### Entries provided ###

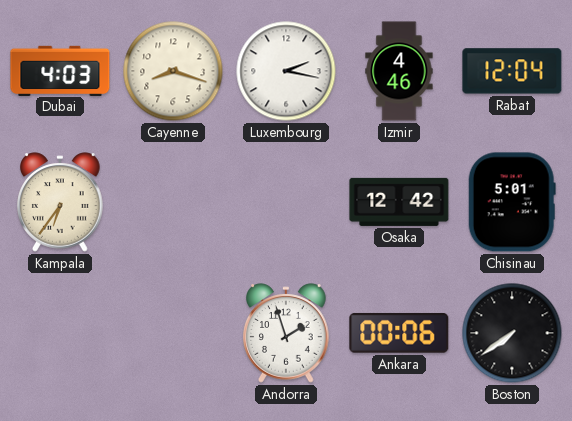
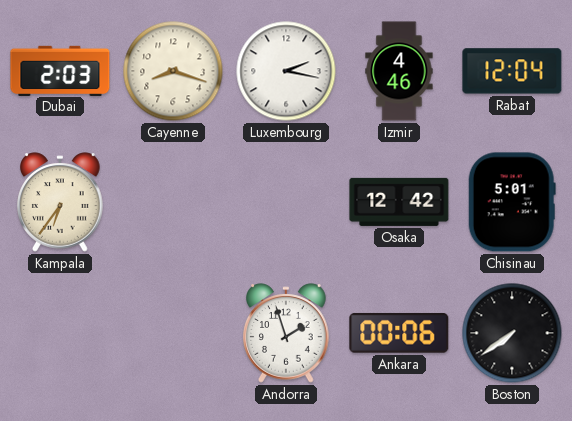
Dubai: 4:03 -> 2:03
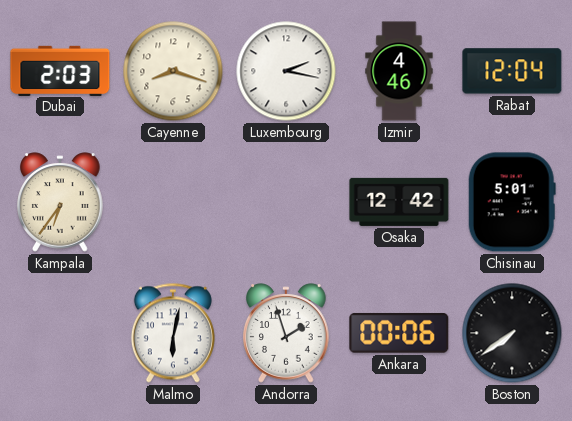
Malmo: none -> 6:02
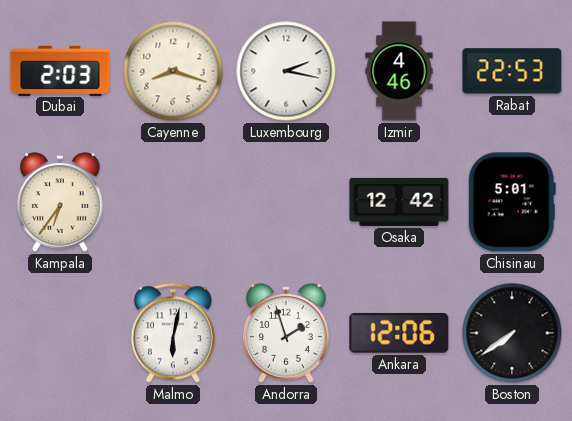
Rabat: 12:04 -> 22:53
Ankara: 00:06 -> 12:06
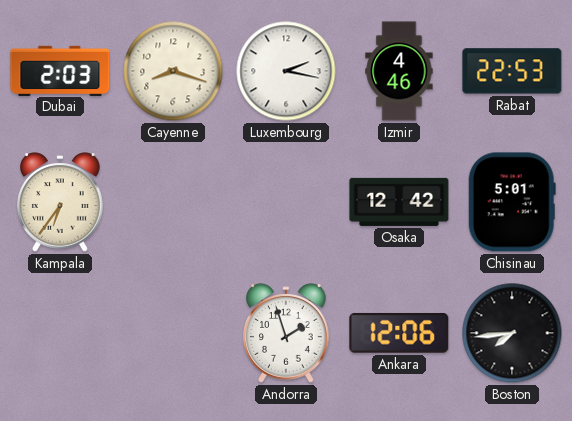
Malmo: 6:02 -> none
Boston: 7:39 -> 7:44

###

* Set task
Rewrite the text lines from all the items as a Markdown table with the columns Row and Line, numbering each line and skipping blank lines. Leave the pictures out.

* Written solution
| Row | Line |
|---|---|
| 1 | Dubai: 4:03 -> 2:03 |
| 2 | Malmo: none -> 6:02 |
| 3 | Rabat: 12:04 -> 22:53 |
| 4 | Ankara: 00:06 -> 12:06 |
| 5 | Malmo: 6:02 -> none |
| 6 | Boston: 7:39 -> 7:44 |